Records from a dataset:
▶

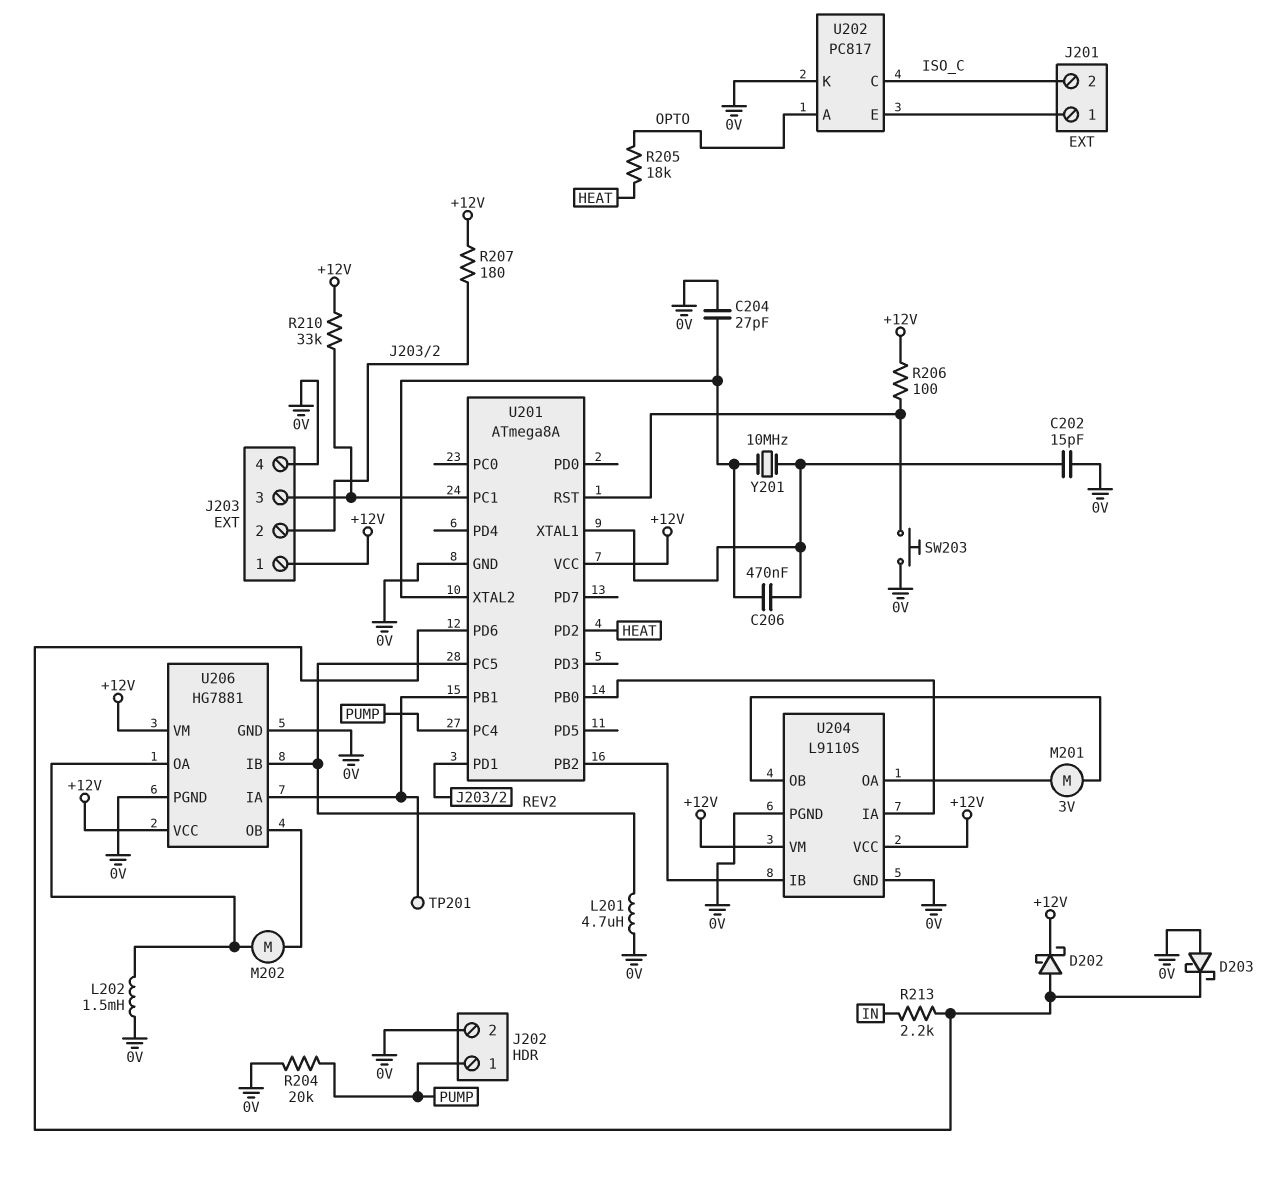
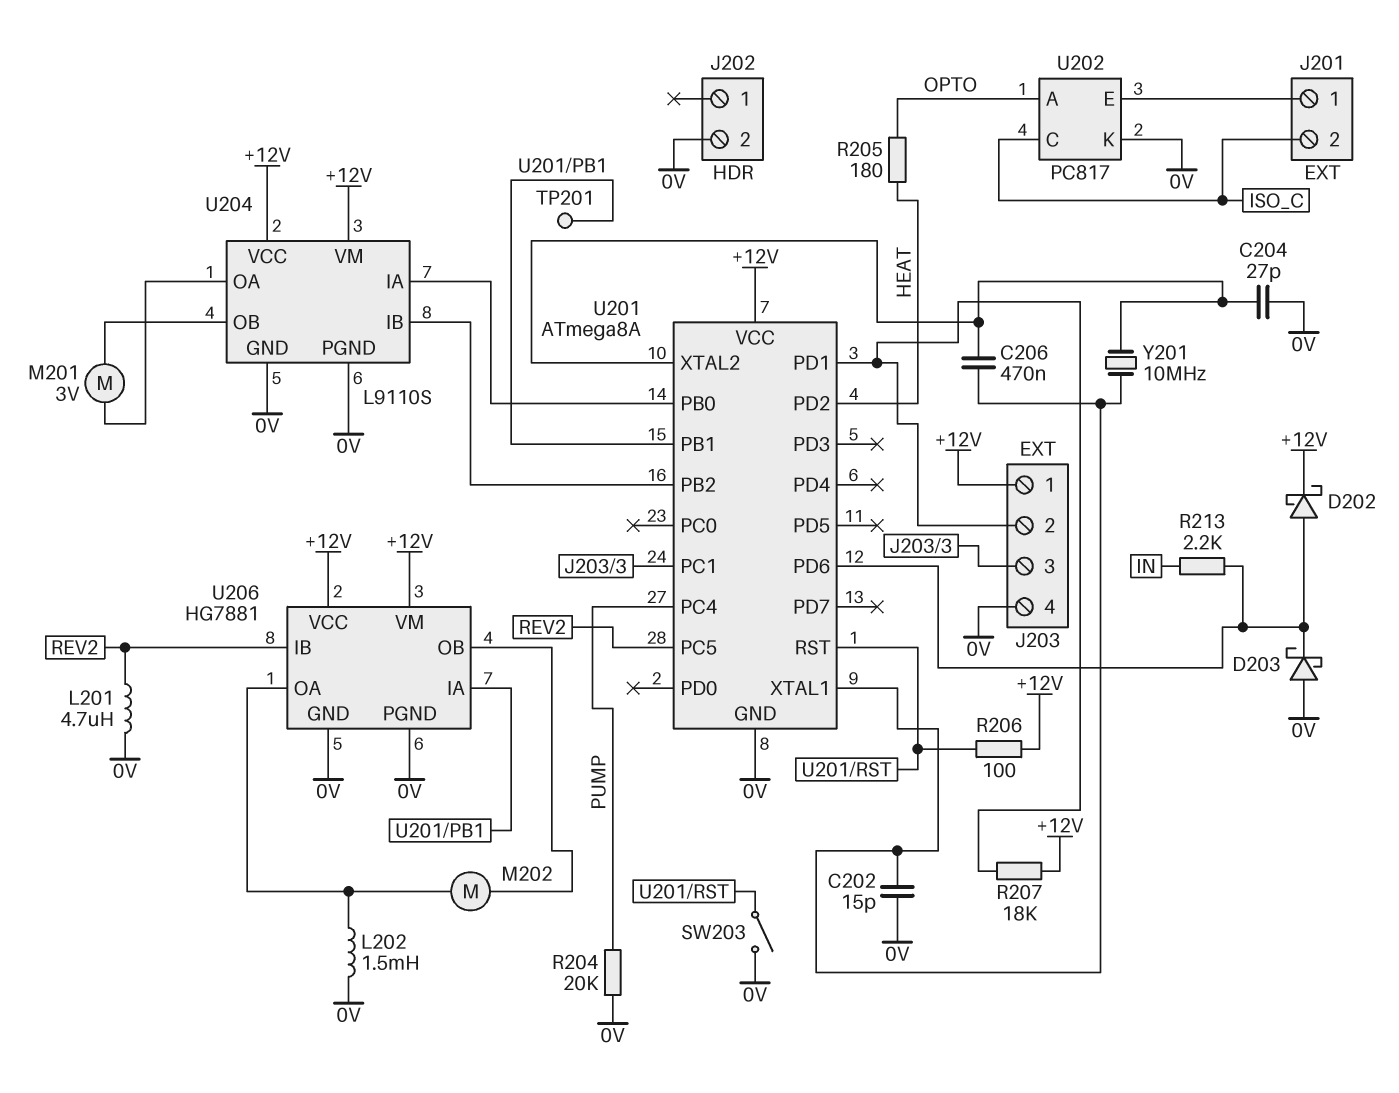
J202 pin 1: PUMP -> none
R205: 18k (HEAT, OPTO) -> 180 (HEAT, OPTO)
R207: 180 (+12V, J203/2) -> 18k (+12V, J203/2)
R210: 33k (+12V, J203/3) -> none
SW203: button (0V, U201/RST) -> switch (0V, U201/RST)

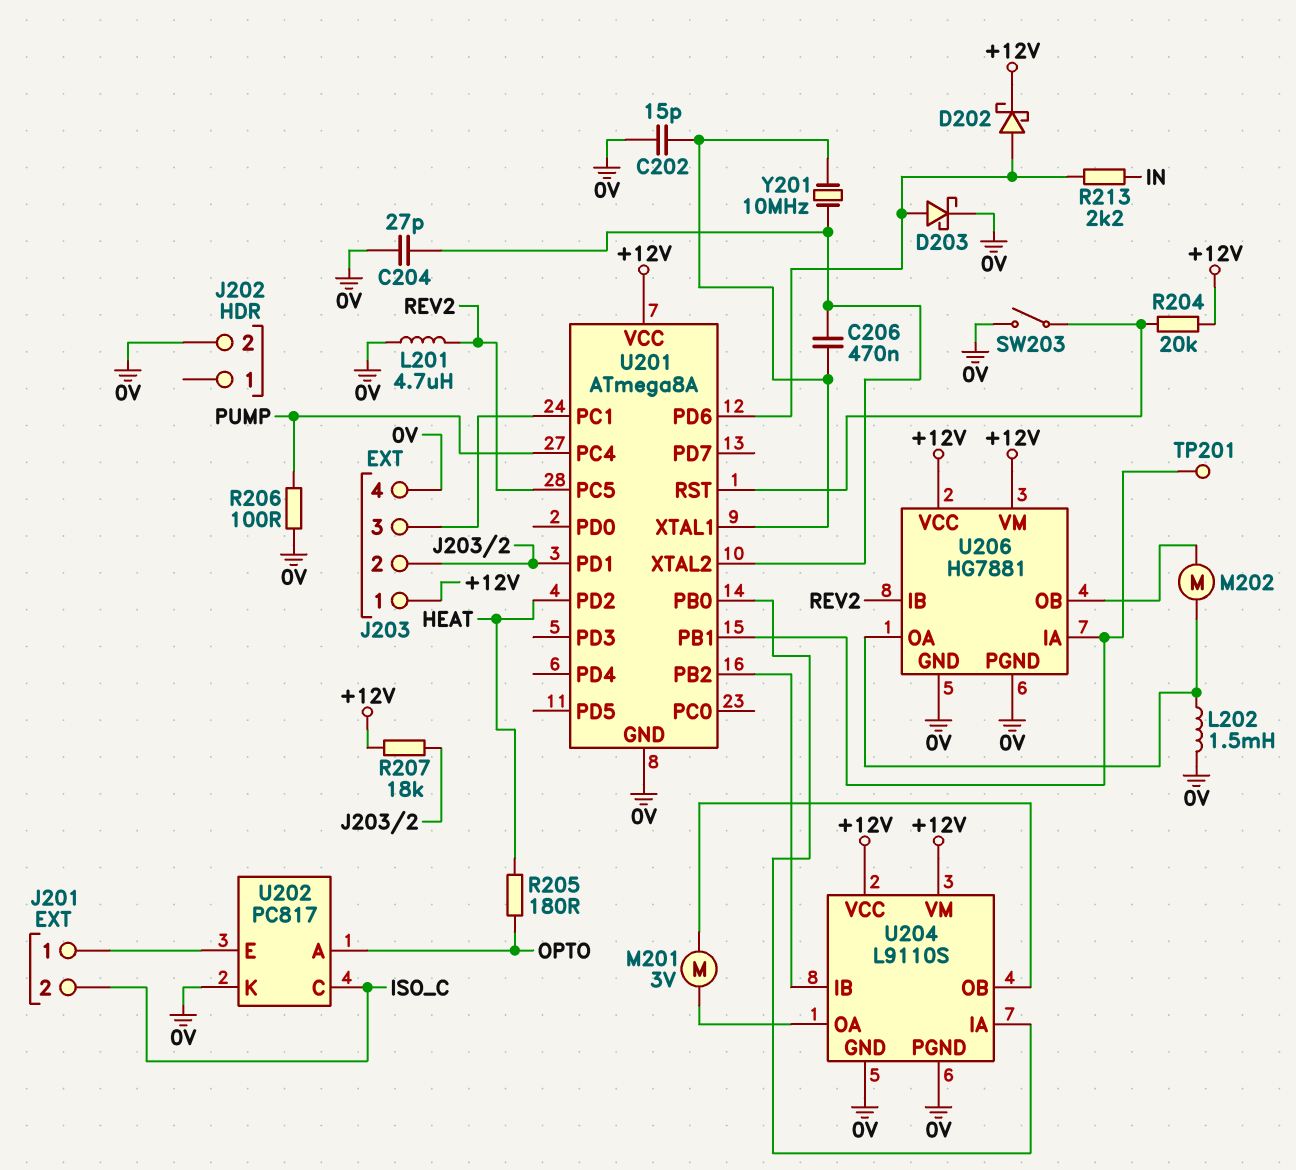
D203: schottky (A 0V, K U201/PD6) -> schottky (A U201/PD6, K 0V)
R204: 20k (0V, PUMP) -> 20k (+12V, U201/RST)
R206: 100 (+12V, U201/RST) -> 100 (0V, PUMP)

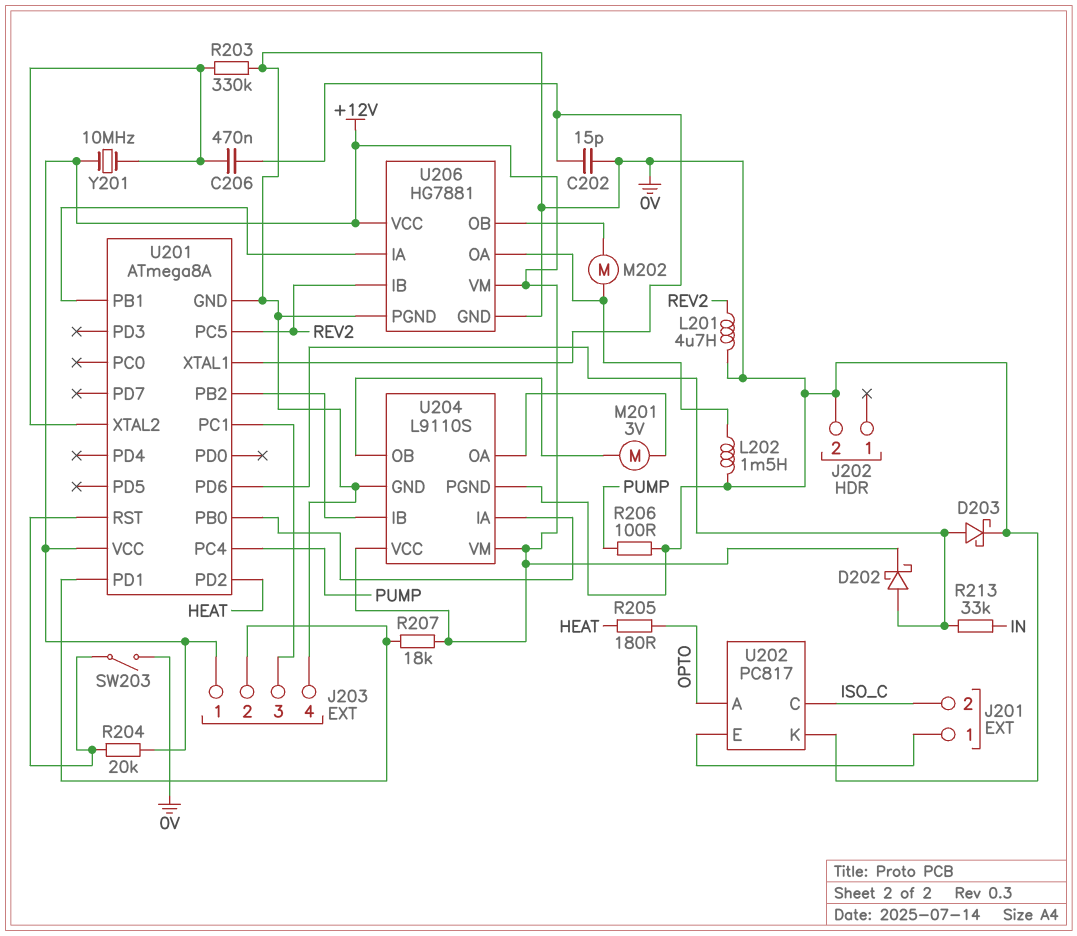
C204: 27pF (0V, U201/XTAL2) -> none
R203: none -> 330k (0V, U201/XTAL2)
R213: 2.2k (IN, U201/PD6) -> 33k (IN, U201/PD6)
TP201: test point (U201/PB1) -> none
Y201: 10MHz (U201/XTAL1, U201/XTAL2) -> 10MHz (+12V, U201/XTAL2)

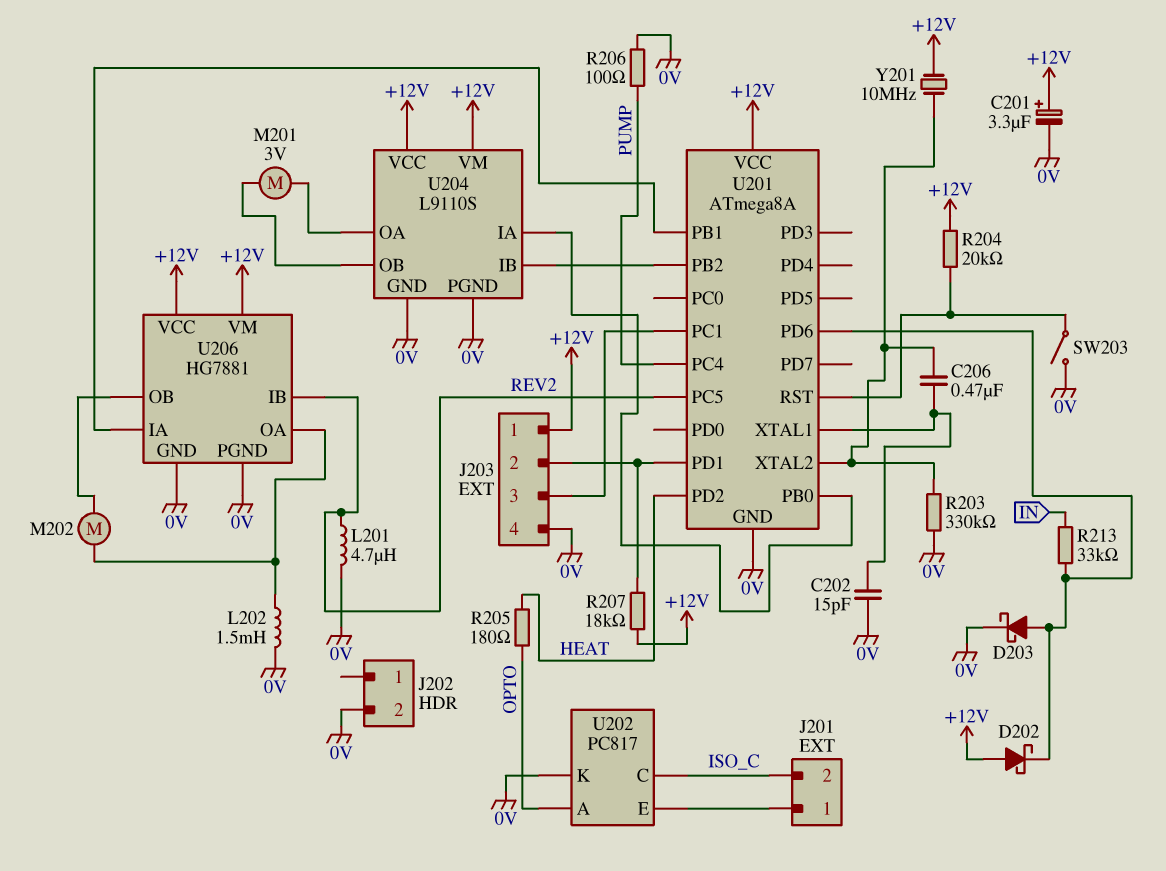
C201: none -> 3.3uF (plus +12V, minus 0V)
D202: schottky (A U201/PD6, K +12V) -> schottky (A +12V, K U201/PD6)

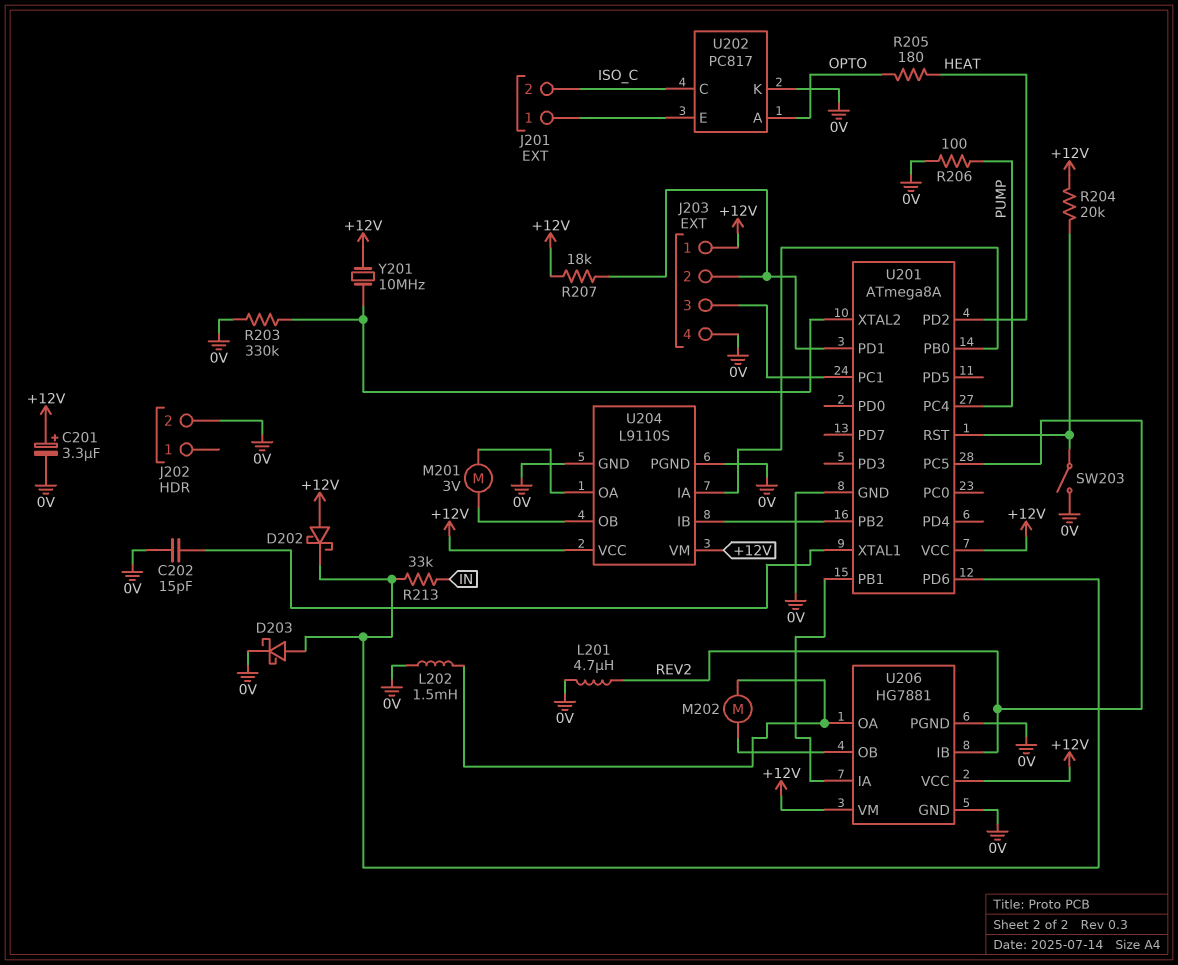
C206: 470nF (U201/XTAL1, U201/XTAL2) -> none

◀
▶

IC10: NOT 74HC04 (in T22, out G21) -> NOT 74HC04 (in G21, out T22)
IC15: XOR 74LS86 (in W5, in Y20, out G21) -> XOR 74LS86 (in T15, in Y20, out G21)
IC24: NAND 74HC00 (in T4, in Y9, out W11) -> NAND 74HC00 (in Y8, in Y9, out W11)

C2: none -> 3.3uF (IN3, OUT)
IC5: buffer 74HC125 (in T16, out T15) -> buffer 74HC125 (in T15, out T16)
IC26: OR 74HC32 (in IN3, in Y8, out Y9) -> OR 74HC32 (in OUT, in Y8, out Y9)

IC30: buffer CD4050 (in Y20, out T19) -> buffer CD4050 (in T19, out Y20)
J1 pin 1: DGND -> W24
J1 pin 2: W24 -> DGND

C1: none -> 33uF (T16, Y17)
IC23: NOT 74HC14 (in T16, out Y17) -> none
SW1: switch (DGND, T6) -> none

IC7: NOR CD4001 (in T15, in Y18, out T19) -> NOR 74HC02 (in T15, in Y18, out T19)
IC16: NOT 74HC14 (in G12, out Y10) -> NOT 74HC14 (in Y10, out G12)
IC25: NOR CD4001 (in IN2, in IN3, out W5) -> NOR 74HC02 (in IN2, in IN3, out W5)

◀

For each line above that contains the word "switch", give the line as it is written.

SW203: button (0V, U201/RST) -> switch (0V, U201/RST)
SW1: switch (DGND, T6) -> none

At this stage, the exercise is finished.